> [EXERCISE REQUIREMENTS]: Two lines below mark the span: the one containing "(315, 235) = (438, 257): yellow lemon -> none" and the one containing "(756, 350) = (691, 294): green". Set down both, plus every line between, exactly as they stand, and nothing else.

> [GIVEN DATA]:

======

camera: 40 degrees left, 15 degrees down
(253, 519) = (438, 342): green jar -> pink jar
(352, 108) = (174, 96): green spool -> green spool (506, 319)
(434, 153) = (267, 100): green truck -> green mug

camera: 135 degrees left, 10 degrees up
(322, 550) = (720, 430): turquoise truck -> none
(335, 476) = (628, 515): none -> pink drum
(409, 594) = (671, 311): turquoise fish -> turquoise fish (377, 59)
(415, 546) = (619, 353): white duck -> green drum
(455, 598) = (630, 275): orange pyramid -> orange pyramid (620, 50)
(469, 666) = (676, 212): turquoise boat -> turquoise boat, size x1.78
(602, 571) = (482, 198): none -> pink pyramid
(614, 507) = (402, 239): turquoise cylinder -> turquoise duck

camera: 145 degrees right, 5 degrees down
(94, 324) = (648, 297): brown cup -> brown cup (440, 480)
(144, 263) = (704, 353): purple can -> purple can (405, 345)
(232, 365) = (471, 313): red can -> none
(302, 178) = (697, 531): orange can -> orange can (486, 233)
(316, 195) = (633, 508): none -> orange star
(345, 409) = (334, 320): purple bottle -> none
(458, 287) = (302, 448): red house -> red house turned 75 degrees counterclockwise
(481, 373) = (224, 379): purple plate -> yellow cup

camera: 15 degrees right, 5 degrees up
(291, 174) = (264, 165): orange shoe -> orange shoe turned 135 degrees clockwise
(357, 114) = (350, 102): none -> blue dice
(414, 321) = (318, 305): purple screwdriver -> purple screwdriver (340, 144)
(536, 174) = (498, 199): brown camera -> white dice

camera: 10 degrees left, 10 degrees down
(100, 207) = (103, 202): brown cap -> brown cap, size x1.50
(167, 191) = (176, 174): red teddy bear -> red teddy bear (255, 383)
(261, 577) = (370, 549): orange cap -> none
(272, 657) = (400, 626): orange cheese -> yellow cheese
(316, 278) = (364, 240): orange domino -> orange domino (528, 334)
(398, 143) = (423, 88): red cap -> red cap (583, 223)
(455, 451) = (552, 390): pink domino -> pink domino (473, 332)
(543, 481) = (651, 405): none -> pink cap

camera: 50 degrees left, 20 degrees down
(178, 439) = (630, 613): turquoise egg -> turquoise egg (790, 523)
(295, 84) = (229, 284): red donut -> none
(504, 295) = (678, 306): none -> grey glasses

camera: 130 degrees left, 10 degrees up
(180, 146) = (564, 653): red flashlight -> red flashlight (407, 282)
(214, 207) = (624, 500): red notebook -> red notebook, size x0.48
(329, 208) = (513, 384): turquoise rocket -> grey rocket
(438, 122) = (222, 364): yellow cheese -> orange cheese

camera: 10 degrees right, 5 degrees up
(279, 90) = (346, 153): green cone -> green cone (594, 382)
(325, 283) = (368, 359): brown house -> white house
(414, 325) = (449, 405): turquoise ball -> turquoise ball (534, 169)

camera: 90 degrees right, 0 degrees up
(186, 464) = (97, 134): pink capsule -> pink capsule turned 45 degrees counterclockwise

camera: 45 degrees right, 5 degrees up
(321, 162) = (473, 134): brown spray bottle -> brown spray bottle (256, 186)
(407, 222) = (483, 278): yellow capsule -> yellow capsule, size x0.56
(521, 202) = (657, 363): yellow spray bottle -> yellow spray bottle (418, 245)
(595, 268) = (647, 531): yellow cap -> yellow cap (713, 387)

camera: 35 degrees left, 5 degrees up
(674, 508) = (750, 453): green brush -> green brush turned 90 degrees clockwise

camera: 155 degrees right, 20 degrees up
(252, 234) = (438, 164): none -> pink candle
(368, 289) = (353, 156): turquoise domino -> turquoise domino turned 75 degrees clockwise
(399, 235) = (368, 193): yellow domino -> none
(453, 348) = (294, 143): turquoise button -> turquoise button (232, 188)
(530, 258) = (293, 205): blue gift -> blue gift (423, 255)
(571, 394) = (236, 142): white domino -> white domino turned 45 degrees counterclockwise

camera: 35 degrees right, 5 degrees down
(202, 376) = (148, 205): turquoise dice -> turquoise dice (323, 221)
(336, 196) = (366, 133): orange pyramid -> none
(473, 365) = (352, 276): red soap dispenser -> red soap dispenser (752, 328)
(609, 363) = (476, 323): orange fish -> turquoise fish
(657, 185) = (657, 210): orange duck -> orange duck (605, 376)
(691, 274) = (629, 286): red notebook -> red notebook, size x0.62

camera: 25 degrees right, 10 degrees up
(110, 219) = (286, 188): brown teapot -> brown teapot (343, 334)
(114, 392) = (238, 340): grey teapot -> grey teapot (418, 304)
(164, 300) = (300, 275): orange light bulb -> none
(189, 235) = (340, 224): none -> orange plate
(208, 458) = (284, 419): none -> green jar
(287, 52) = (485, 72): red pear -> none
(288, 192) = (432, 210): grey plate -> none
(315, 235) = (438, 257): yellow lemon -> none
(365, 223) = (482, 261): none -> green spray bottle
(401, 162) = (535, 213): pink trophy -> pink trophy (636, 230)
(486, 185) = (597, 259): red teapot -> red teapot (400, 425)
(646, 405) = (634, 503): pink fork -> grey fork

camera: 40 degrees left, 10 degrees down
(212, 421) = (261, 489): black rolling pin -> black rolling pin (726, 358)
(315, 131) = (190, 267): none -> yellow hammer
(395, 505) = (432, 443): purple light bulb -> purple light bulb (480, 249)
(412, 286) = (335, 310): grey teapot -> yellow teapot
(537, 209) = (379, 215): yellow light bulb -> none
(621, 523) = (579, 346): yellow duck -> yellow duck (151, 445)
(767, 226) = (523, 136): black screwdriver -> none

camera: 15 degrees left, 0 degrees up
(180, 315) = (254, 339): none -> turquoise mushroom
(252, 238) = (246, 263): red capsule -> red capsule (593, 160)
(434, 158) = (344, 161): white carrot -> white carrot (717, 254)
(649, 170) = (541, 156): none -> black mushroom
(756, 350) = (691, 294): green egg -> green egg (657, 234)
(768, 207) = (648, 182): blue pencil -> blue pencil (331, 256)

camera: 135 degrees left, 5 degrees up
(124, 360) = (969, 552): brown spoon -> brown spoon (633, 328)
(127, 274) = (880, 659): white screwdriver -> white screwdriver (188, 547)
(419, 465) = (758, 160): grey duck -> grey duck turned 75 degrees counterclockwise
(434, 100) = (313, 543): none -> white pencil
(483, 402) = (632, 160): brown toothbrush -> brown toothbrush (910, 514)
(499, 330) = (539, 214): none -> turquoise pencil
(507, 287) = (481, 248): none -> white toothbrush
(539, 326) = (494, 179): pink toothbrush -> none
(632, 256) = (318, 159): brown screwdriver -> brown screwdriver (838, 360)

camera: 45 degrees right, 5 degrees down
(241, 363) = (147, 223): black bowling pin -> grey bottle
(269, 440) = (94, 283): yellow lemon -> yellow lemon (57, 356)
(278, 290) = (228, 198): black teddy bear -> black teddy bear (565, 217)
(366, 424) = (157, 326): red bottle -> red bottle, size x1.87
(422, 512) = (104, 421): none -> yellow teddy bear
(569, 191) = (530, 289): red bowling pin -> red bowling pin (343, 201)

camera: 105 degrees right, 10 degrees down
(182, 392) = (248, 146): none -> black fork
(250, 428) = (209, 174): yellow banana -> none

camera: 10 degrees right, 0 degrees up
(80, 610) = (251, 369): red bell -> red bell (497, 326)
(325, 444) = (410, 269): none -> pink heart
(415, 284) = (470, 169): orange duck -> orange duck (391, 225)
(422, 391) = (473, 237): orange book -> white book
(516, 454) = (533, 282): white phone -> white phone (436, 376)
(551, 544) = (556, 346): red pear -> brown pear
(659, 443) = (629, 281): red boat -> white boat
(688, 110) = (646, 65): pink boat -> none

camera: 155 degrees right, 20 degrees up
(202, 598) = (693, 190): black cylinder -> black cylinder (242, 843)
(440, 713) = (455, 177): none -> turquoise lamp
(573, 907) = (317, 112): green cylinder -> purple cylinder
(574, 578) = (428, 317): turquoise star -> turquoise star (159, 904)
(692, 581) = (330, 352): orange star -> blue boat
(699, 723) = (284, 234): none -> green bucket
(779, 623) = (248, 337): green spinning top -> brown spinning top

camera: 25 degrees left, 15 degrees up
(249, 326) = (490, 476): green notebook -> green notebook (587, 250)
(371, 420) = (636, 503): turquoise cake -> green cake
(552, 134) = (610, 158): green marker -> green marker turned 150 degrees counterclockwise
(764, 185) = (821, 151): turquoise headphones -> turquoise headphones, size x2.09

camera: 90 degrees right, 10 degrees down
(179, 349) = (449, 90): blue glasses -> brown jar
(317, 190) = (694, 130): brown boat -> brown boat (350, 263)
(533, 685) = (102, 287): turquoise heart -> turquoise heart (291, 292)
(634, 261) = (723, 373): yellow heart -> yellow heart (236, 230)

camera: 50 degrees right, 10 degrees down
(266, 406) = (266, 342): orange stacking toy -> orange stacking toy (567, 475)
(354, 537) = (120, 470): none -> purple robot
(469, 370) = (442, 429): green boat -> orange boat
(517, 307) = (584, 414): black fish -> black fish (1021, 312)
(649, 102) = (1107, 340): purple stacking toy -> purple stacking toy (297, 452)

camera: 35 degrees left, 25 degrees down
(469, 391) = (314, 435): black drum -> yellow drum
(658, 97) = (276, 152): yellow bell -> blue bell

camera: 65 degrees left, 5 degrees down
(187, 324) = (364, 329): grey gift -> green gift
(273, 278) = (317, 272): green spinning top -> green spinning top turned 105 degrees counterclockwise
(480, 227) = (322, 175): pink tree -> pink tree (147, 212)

======

> [ANSWER SPACE]:
(315, 235) = (438, 257): yellow lemon -> none
(365, 223) = (482, 261): none -> green spray bottle
(401, 162) = (535, 213): pink trophy -> pink trophy (636, 230)
(486, 185) = (597, 259): red teapot -> red teapot (400, 425)
(646, 405) = (634, 503): pink fork -> grey fork

camera: 40 degrees left, 10 degrees down
(212, 421) = (261, 489): black rolling pin -> black rolling pin (726, 358)
(315, 131) = (190, 267): none -> yellow hammer
(395, 505) = (432, 443): purple light bulb -> purple light bulb (480, 249)
(412, 286) = (335, 310): grey teapot -> yellow teapot
(537, 209) = (379, 215): yellow light bulb -> none
(621, 523) = (579, 346): yellow duck -> yellow duck (151, 445)
(767, 226) = (523, 136): black screwdriver -> none

camera: 15 degrees left, 0 degrees up
(180, 315) = (254, 339): none -> turquoise mushroom
(252, 238) = (246, 263): red capsule -> red capsule (593, 160)
(434, 158) = (344, 161): white carrot -> white carrot (717, 254)
(649, 170) = (541, 156): none -> black mushroom
(756, 350) = (691, 294): green egg -> green egg (657, 234)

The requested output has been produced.